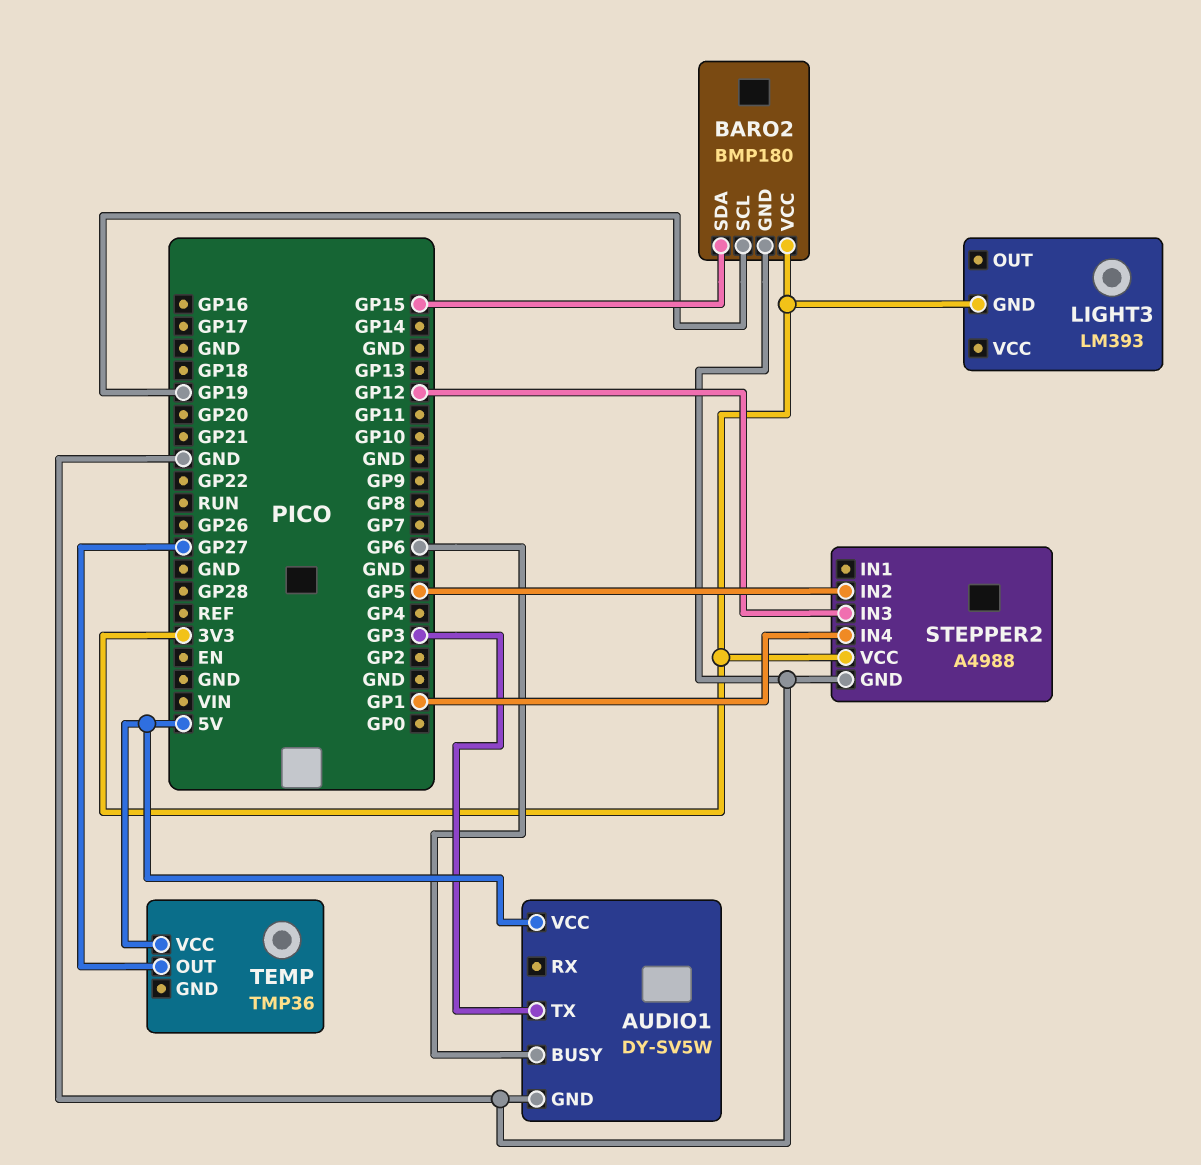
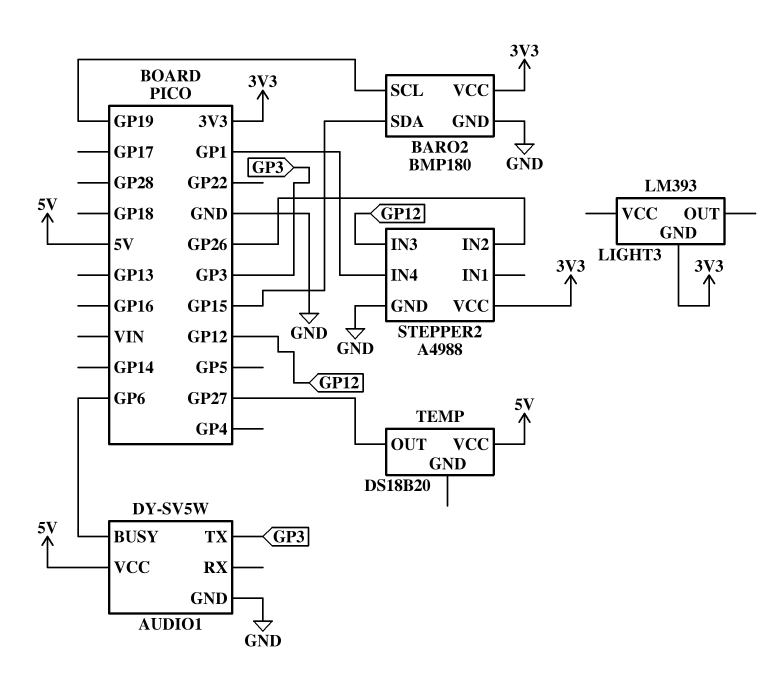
STEPPER2 pin IN2: GP5 -> GP26
TEMP: TMP36 -> DS18B20

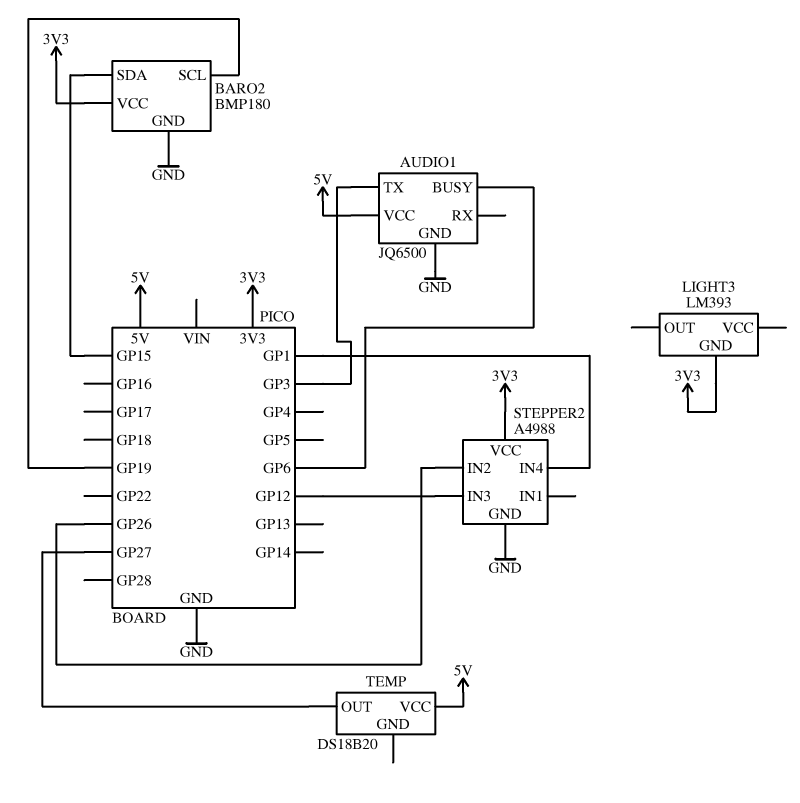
AUDIO1: DY-SV5W -> JQ6500

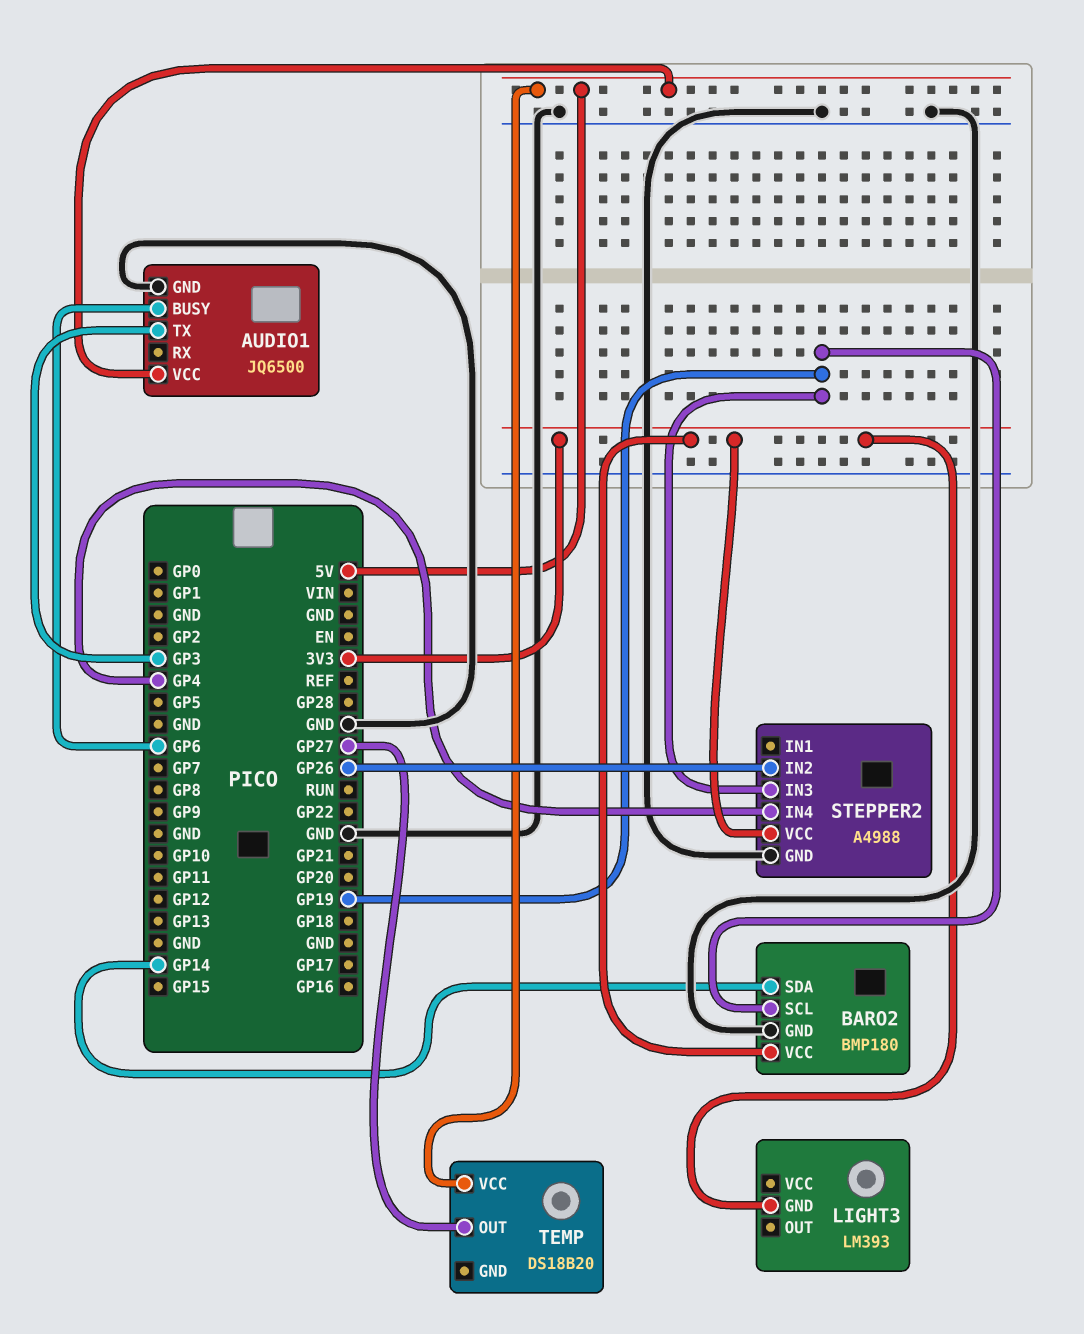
BARO2 pin SDA: GP15 -> GP14
STEPPER2 pin IN3: GP12 -> GP19
STEPPER2 pin IN4: GP1 -> GP4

■ PROBLEM DESCRIPTION: When you copy the entries, keep every word exactly as it stands and drop any pictures.

■ SOLUTION TO THIS PROBLEM:
STEPPER2 pin IN2: GP5 -> GP26
TEMP: TMP36 -> DS18B20

AUDIO1: DY-SV5W -> JQ6500

BARO2 pin SDA: GP15 -> GP14
STEPPER2 pin IN3: GP12 -> GP19
STEPPER2 pin IN4: GP1 -> GP4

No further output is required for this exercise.